Exercise aim: Each entry below is to be given again word for word, with no pictures.

══ Entries shown ══

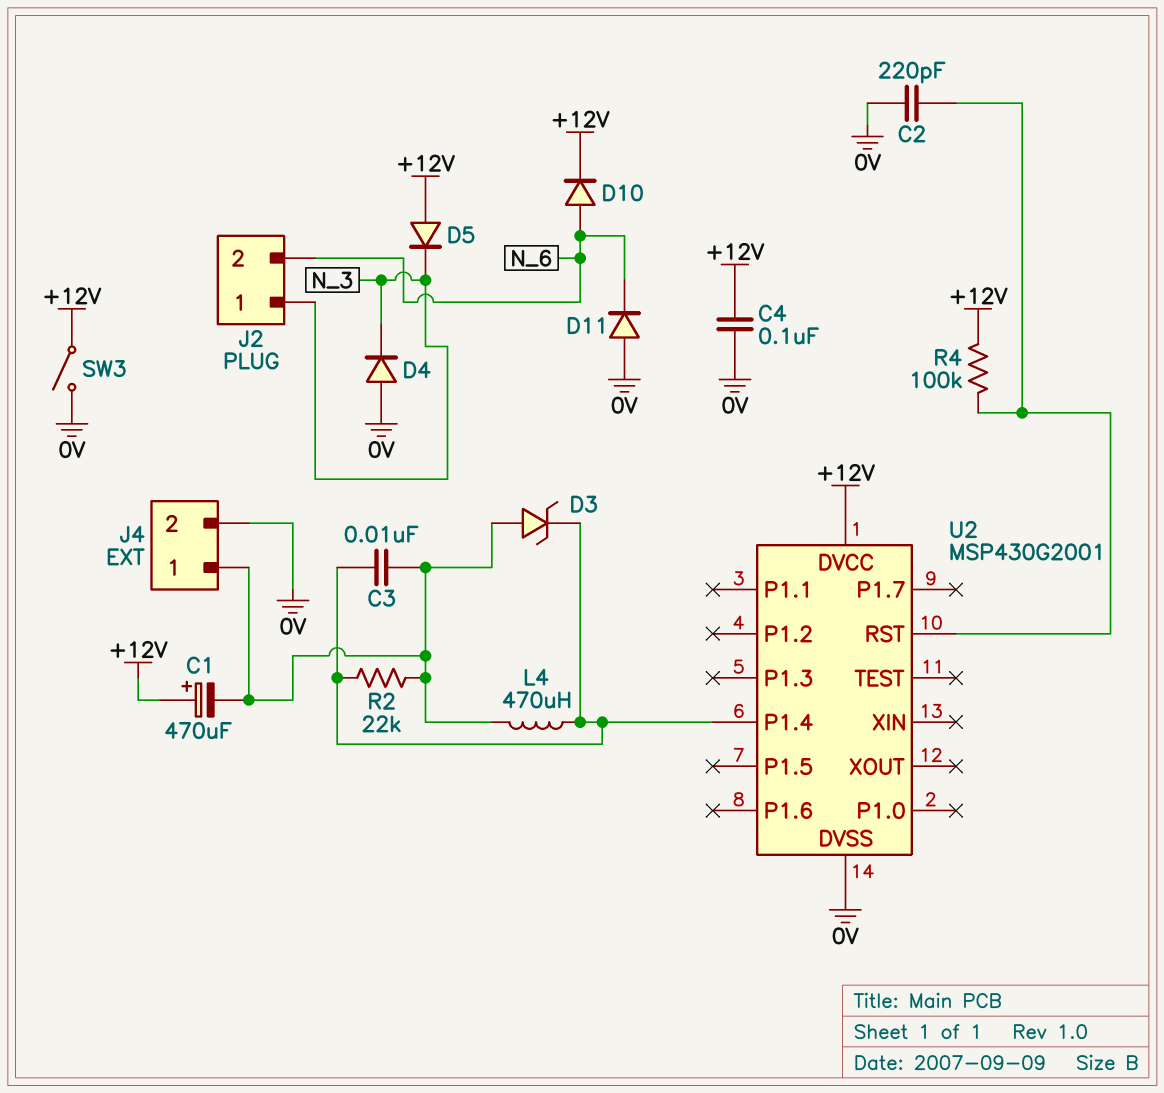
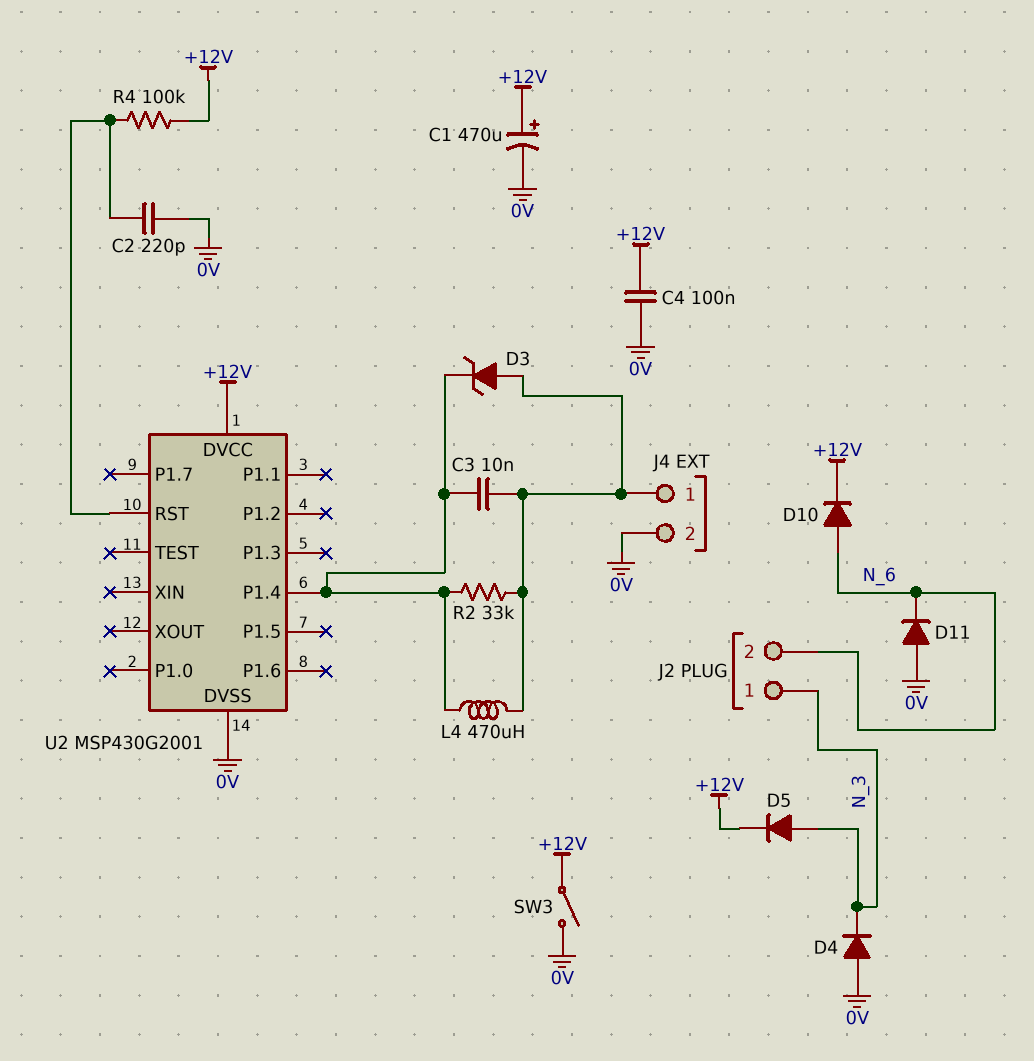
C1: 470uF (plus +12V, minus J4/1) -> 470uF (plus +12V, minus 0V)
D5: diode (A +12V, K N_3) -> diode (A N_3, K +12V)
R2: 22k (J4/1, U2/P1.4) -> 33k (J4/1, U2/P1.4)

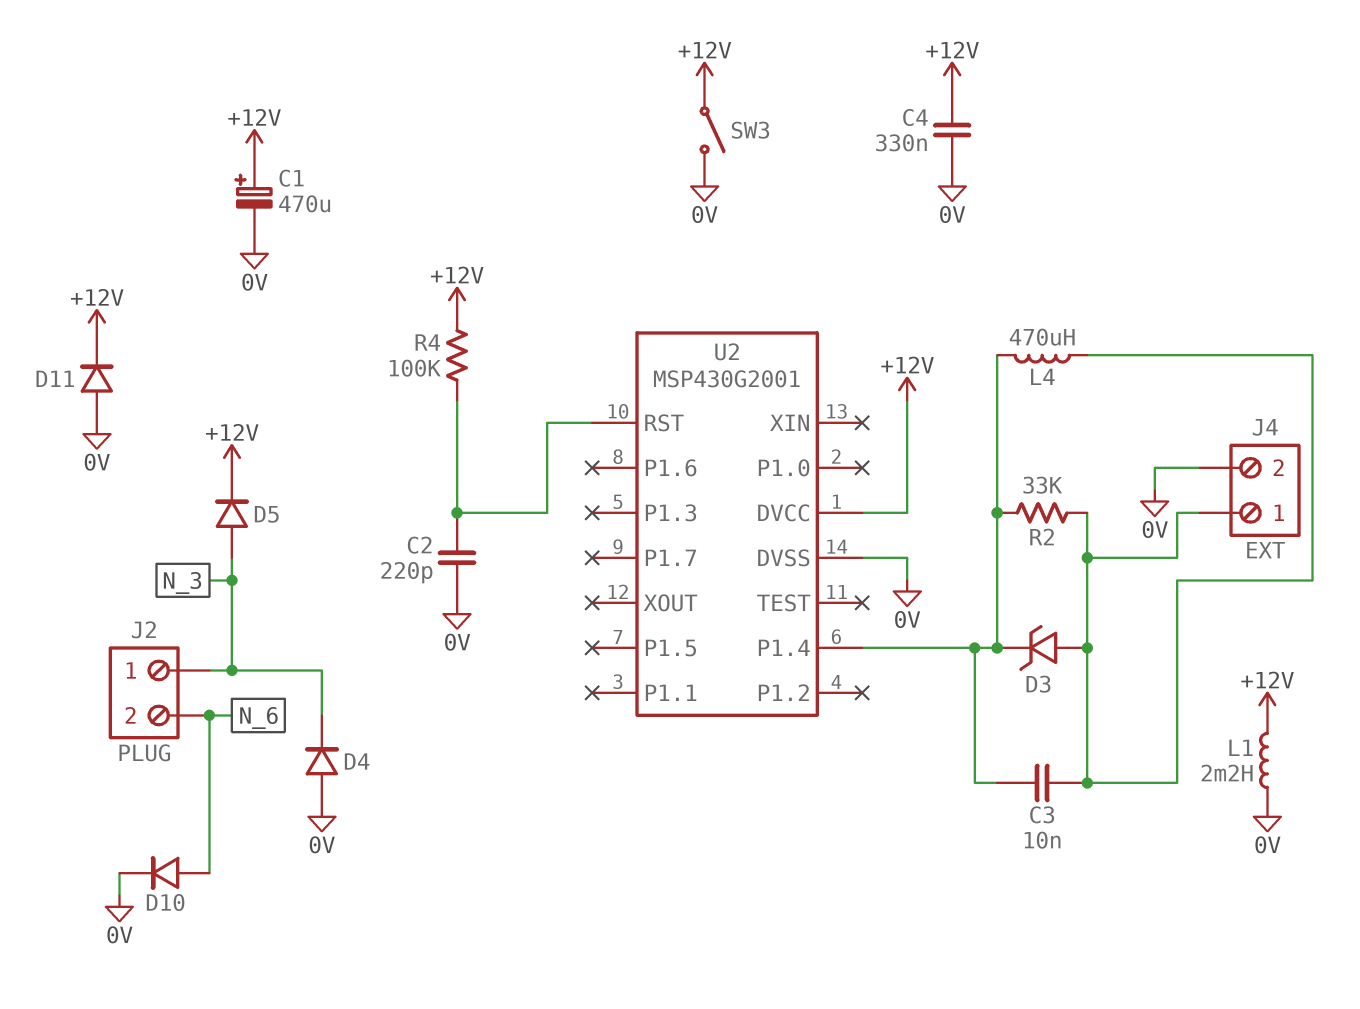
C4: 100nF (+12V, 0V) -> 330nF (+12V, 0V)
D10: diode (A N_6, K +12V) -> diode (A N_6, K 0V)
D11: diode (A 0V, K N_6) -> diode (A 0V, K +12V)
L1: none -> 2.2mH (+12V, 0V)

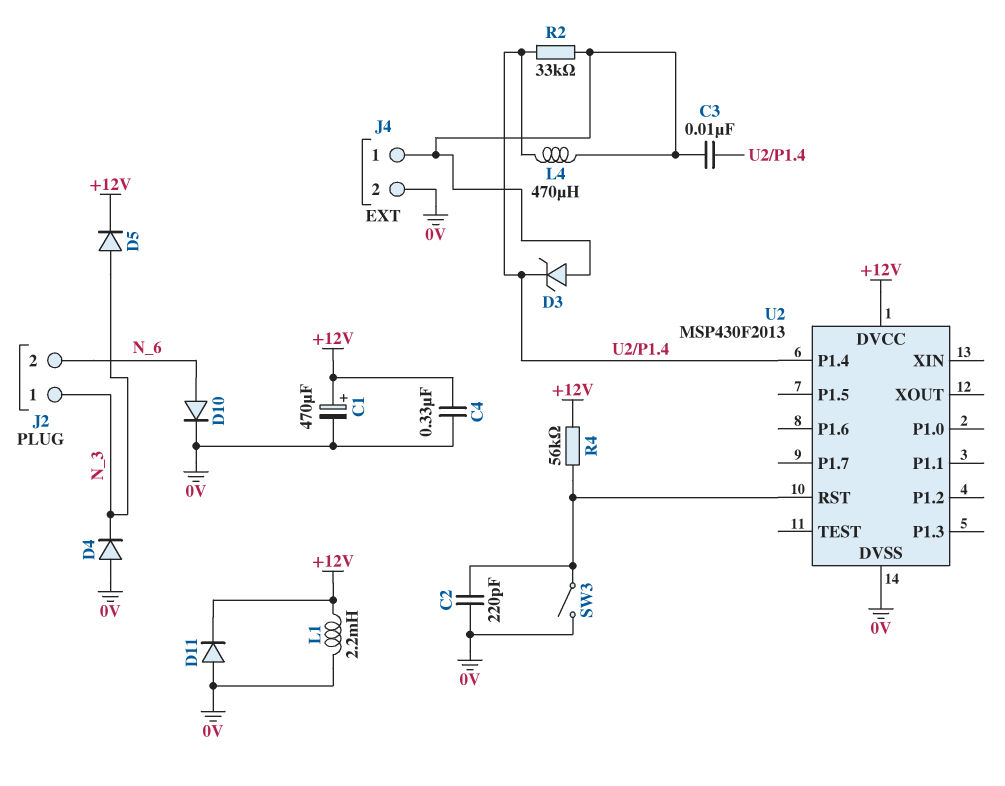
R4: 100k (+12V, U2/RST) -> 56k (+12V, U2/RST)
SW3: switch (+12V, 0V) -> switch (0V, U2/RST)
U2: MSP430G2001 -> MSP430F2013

═══

Your solution:
C1: 470uF (plus +12V, minus J4/1) -> 470uF (plus +12V, minus 0V)
D5: diode (A +12V, K N_3) -> diode (A N_3, K +12V)
R2: 22k (J4/1, U2/P1.4) -> 33k (J4/1, U2/P1.4)

C4: 100nF (+12V, 0V) -> 330nF (+12V, 0V)
D10: diode (A N_6, K +12V) -> diode (A N_6, K 0V)
D11: diode (A 0V, K N_6) -> diode (A 0V, K +12V)
L1: none -> 2.2mH (+12V, 0V)

R4: 100k (+12V, U2/RST) -> 56k (+12V, U2/RST)
SW3: switch (+12V, 0V) -> switch (0V, U2/RST)
U2: MSP430G2001 -> MSP430F2013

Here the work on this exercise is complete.